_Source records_
----------------
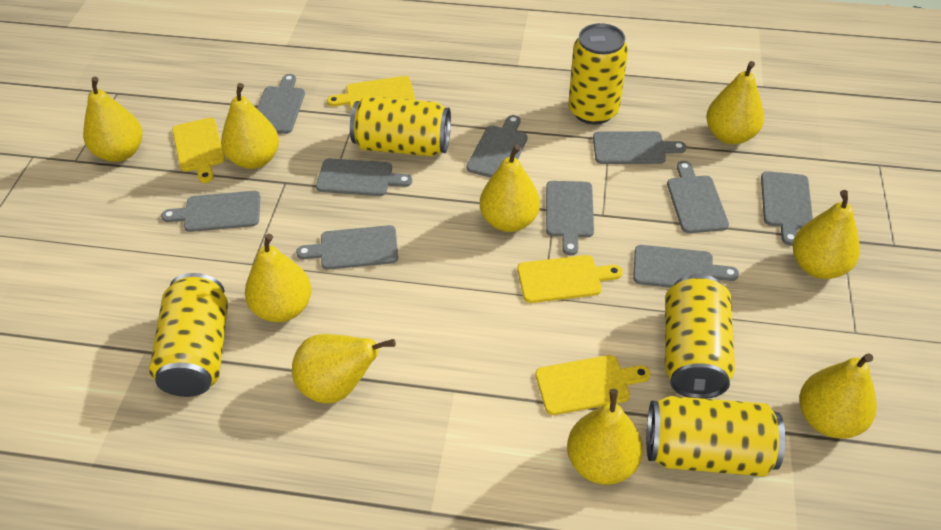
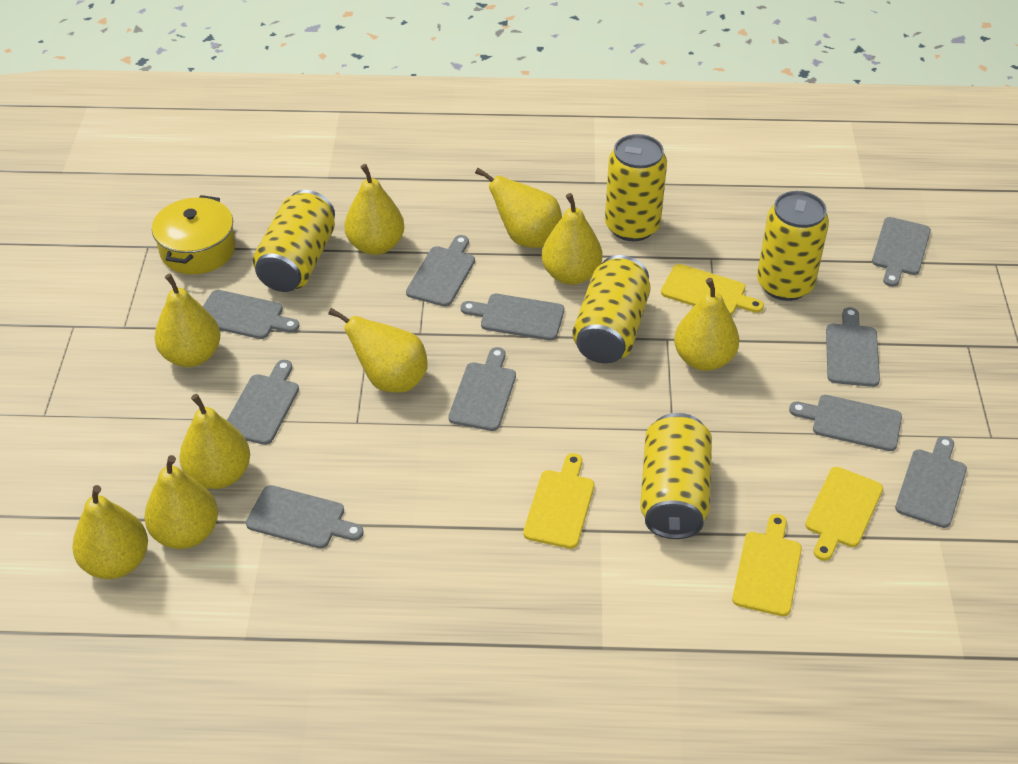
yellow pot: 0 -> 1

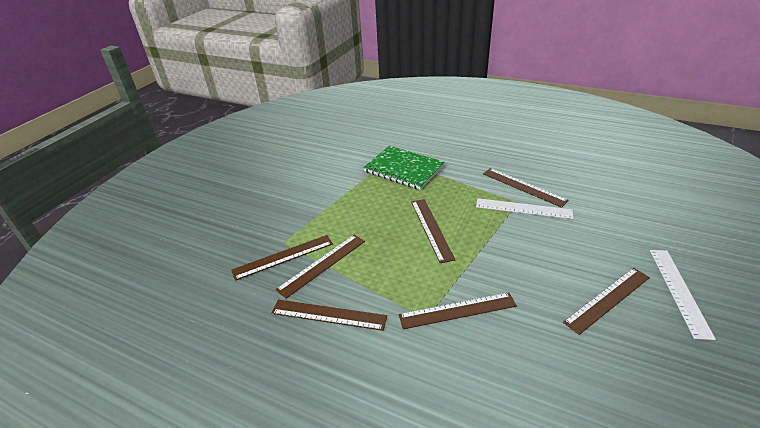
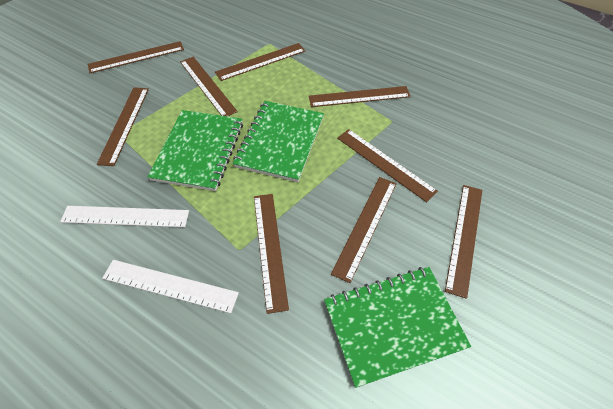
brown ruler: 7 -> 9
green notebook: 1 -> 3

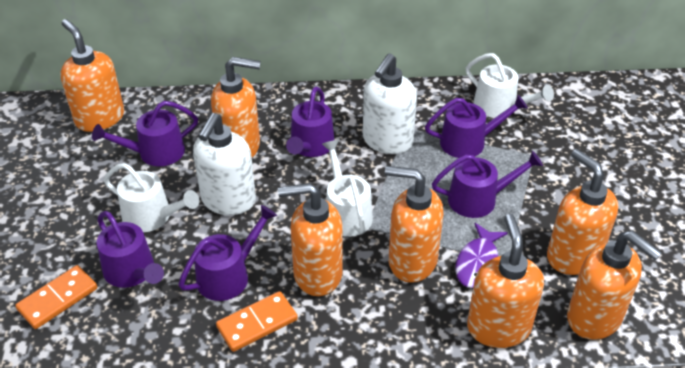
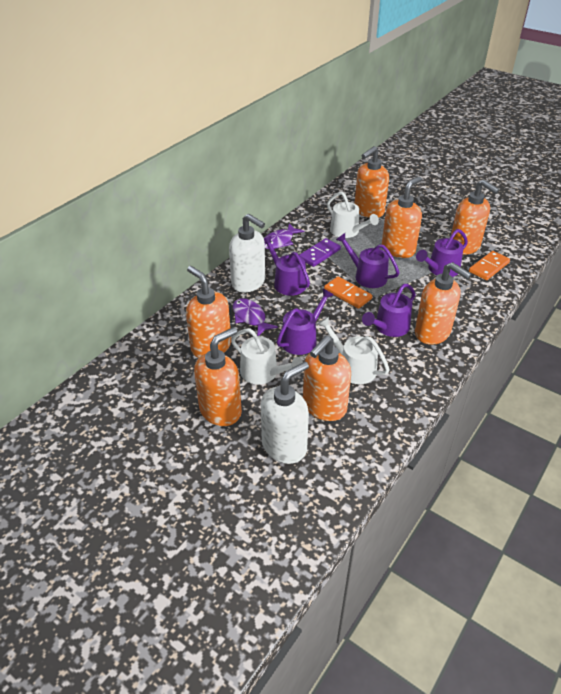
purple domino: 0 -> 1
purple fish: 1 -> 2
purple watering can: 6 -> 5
----------------
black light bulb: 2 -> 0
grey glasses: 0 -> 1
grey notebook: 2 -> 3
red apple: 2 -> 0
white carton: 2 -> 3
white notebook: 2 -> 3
----------------
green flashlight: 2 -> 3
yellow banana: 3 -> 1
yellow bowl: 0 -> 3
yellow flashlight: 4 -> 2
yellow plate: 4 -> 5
----------------
_Action item_
Would you restate, exactly and with no pictures, the lines of the entries above from the one containing "yellow pot: 0 -> 1" through the one containing "purple watering can: 6 -> 5"?

_Solution_
yellow pot: 0 -> 1

brown ruler: 7 -> 9
green notebook: 1 -> 3

purple domino: 0 -> 1
purple fish: 1 -> 2
purple watering can: 6 -> 5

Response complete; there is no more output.